:: Exercise objective ::
Copy out all of the data word for word. Omit every picture.

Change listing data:
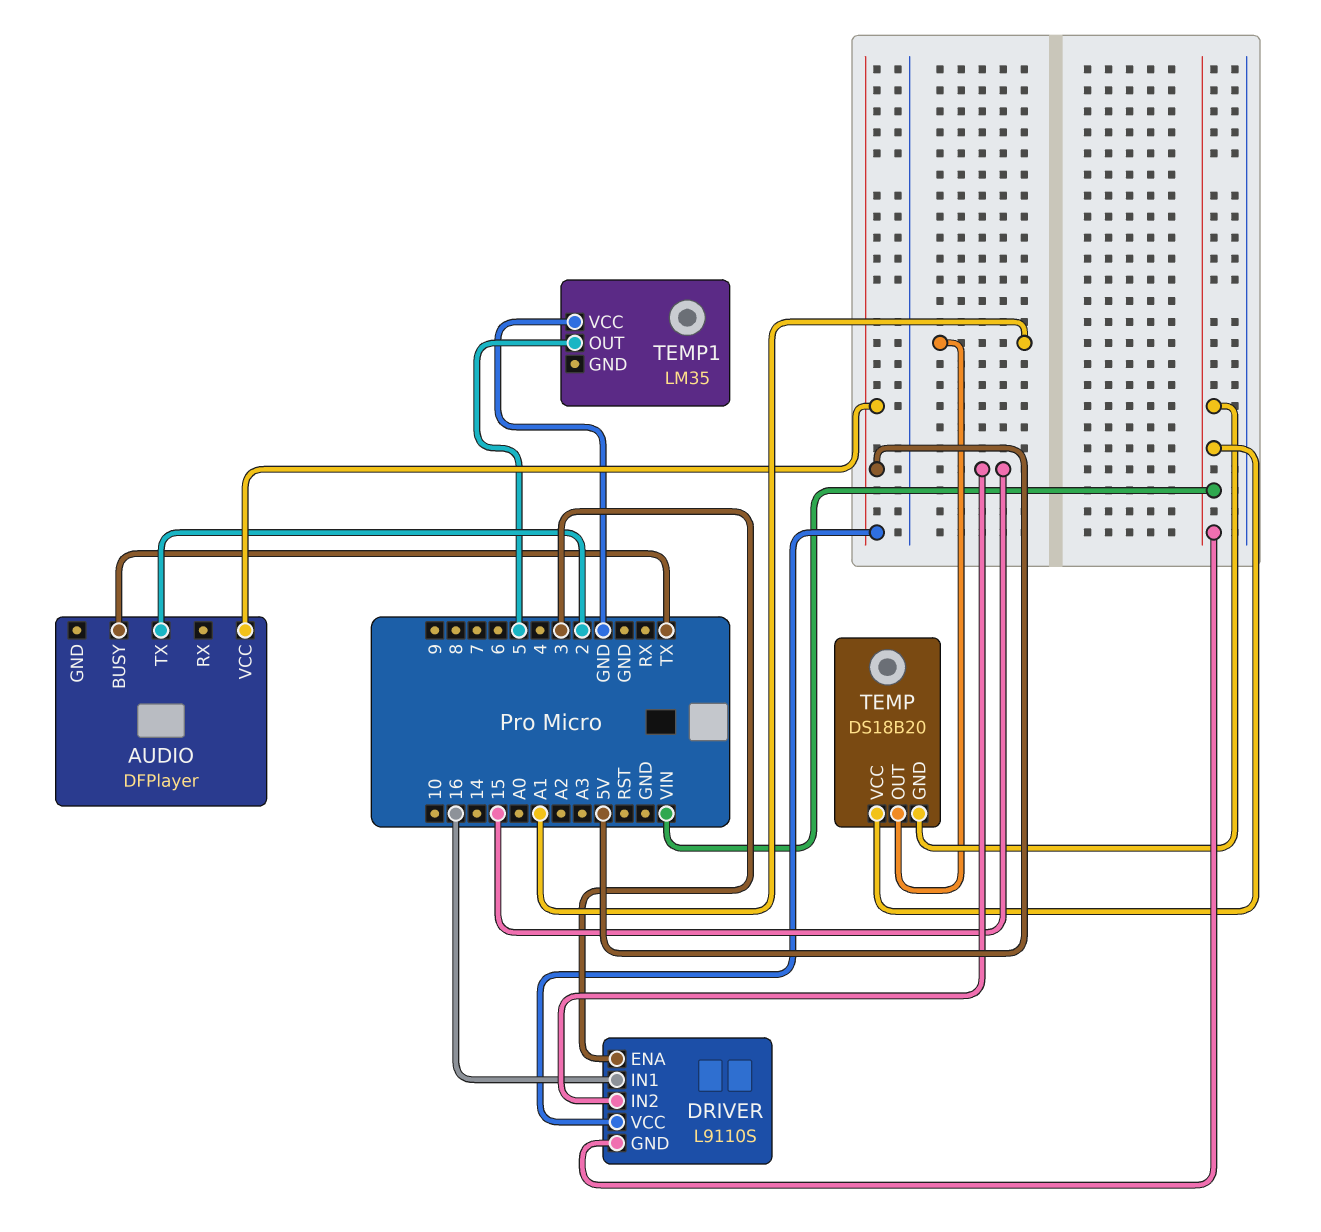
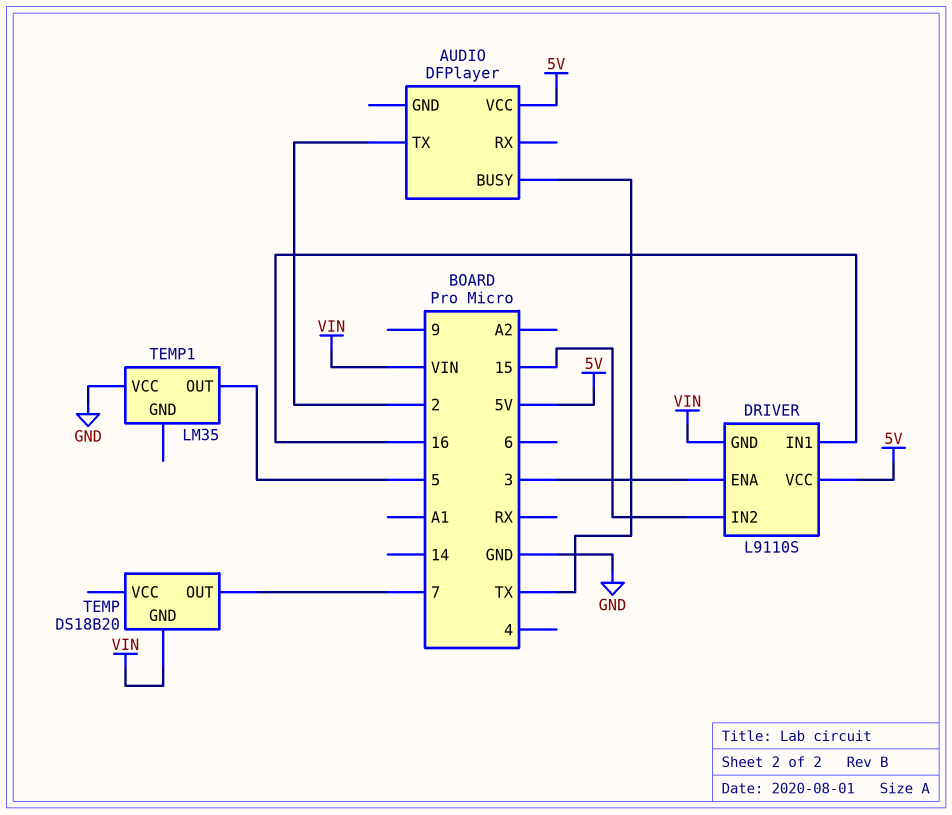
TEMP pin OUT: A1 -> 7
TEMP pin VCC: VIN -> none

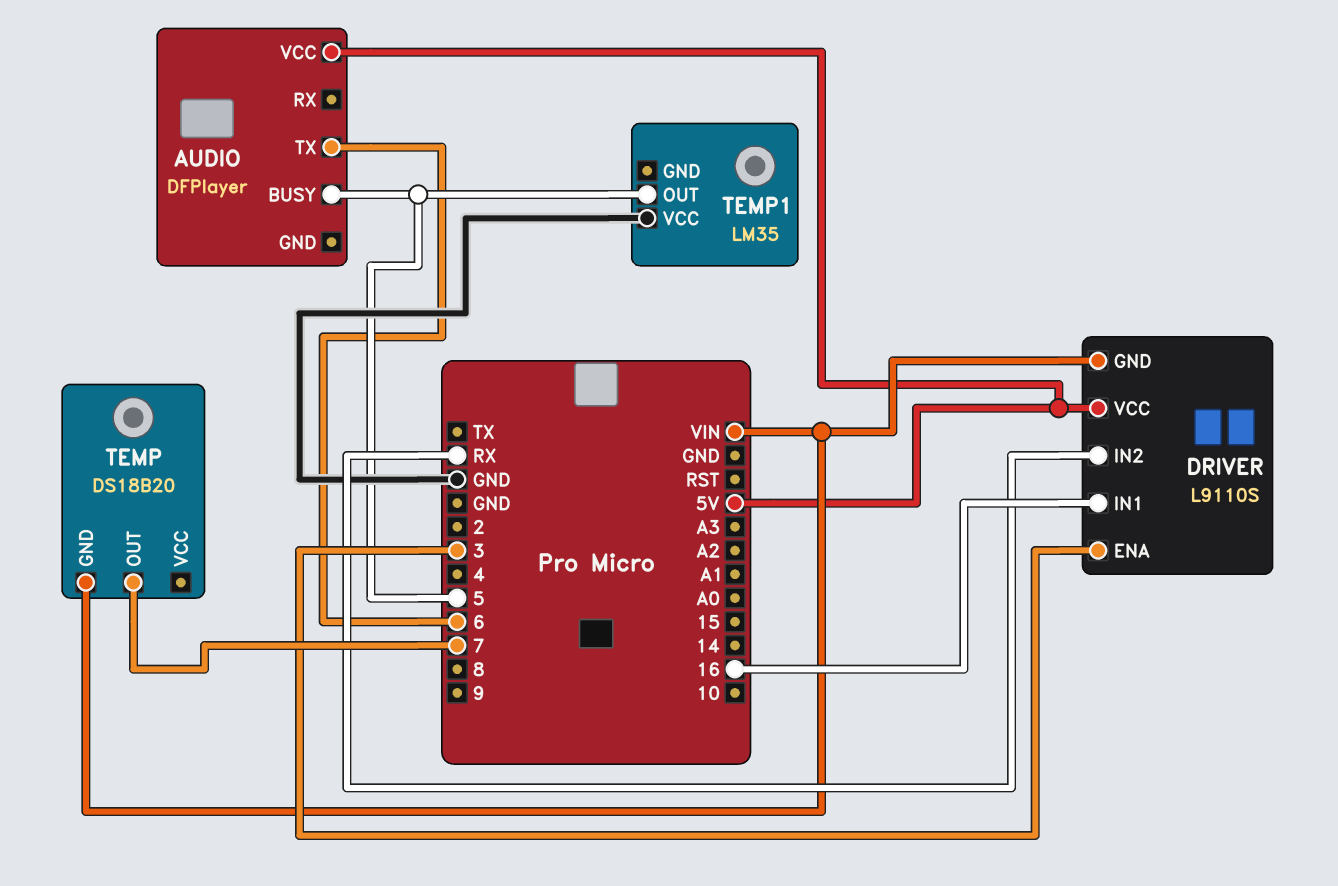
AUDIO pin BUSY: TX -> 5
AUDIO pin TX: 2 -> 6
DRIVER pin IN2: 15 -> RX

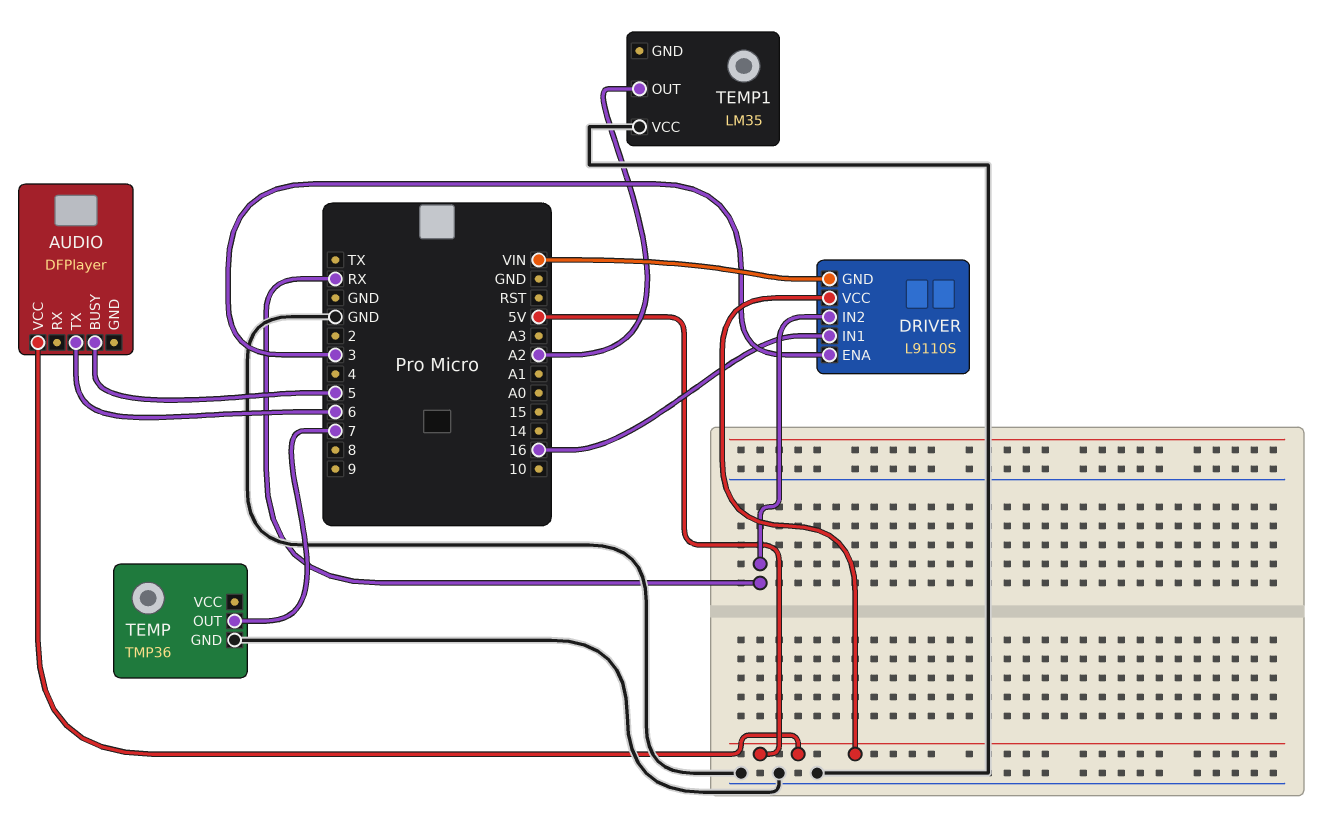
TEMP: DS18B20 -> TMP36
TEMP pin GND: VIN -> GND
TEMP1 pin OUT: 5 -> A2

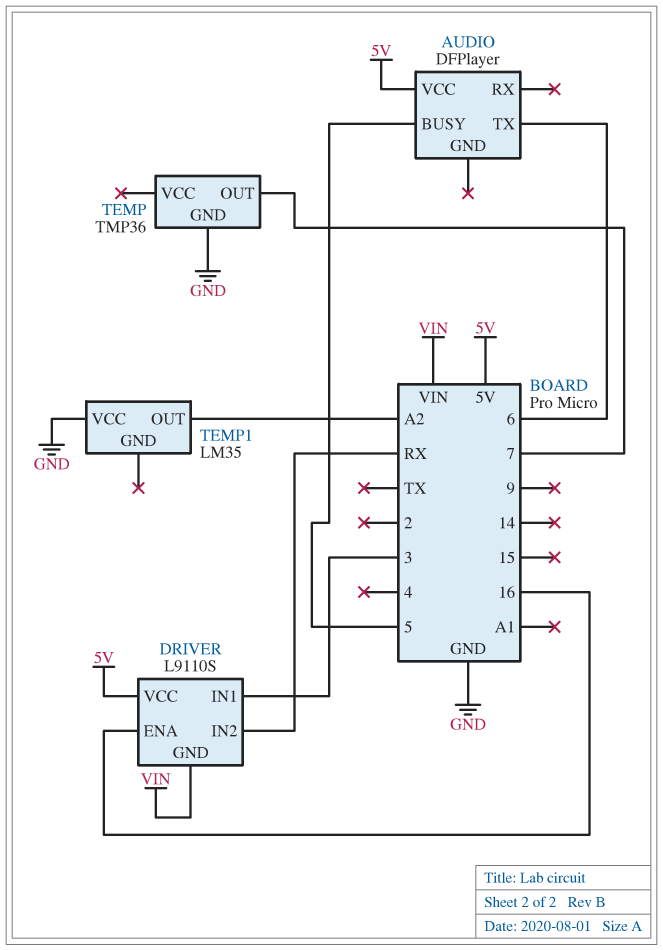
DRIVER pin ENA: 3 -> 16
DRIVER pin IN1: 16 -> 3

:: Result for this task ::
TEMP pin OUT: A1 -> 7
TEMP pin VCC: VIN -> none

AUDIO pin BUSY: TX -> 5
AUDIO pin TX: 2 -> 6
DRIVER pin IN2: 15 -> RX

TEMP: DS18B20 -> TMP36
TEMP pin GND: VIN -> GND
TEMP1 pin OUT: 5 -> A2

DRIVER pin ENA: 3 -> 16
DRIVER pin IN1: 16 -> 3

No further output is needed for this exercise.